Given data:
• • • •
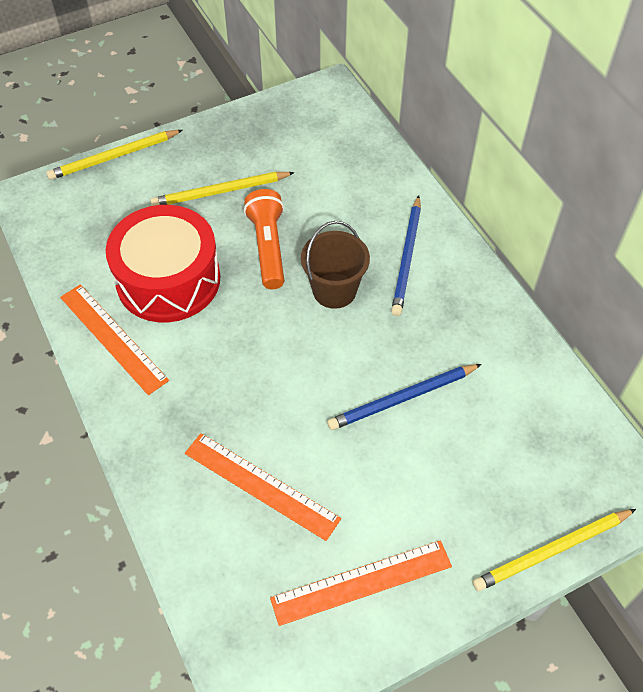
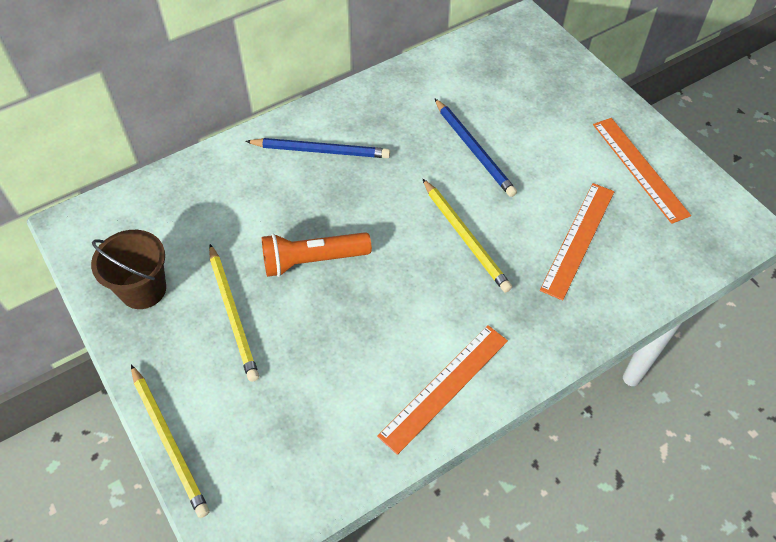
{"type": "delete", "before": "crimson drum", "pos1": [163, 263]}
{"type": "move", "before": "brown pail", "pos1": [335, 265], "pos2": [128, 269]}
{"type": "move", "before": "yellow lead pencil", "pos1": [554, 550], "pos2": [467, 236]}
• • • •
Please go over the data above and copy each line with "move" in it.

Reply to the exercise:
{"type": "move", "before": "brown pail", "pos1": [335, 265], "pos2": [128, 269]}
{"type": "move", "before": "yellow lead pencil", "pos1": [554, 550], "pos2": [467, 236]}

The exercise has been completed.